Return every line of the records that includes the string "spoon".

Records for this exercise.
··········
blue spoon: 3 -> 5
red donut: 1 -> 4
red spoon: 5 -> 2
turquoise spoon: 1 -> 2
··········
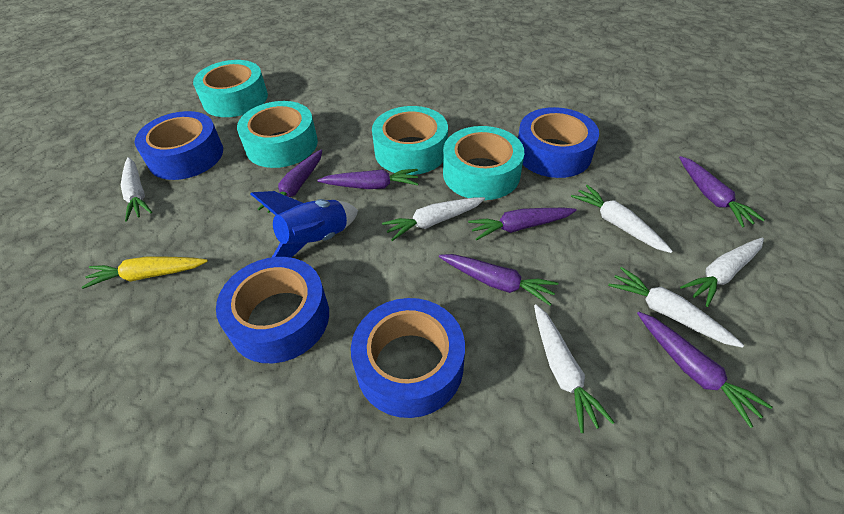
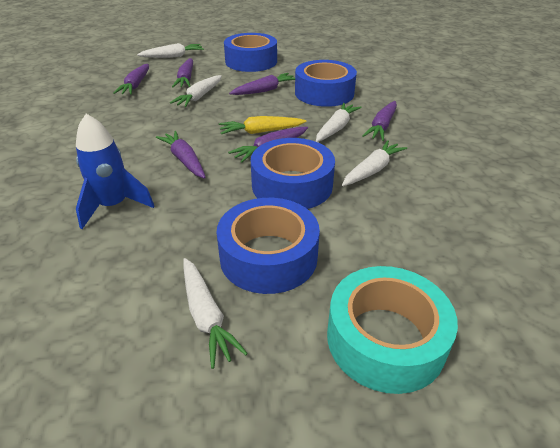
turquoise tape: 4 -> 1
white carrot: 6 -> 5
··········
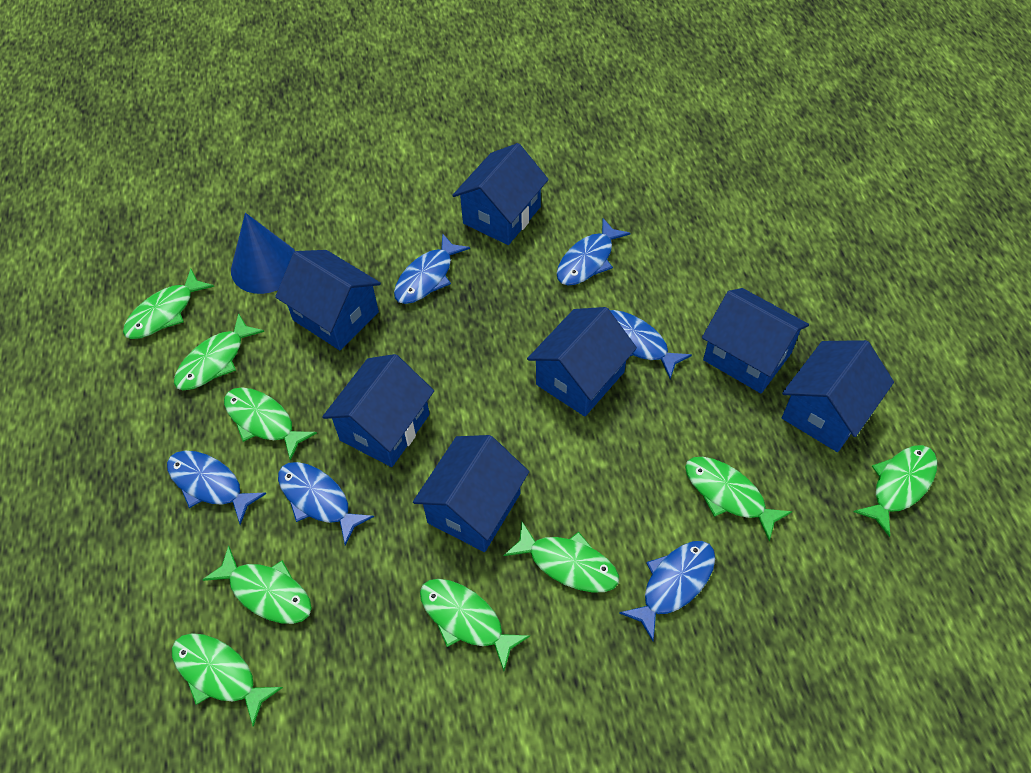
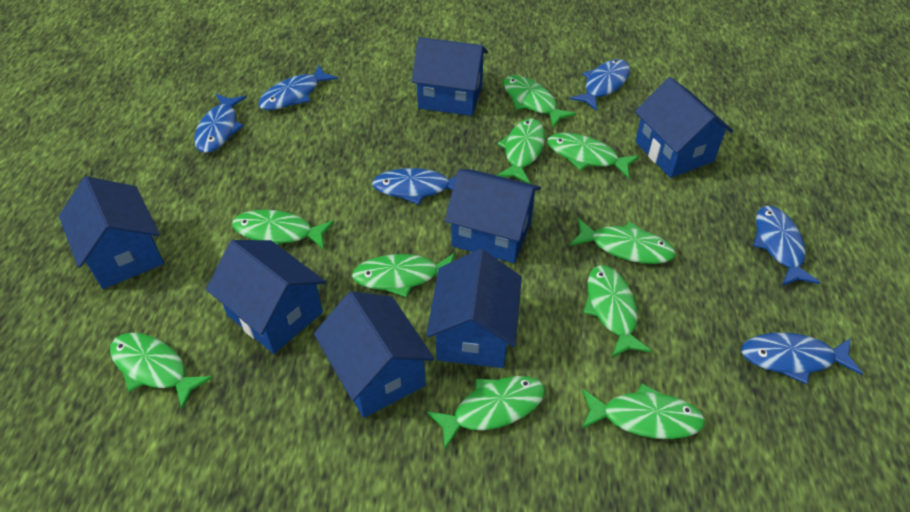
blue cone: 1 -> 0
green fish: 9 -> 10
··········
Answer for this exercise.
blue spoon: 3 -> 5
red spoon: 5 -> 2
turquoise spoon: 1 -> 2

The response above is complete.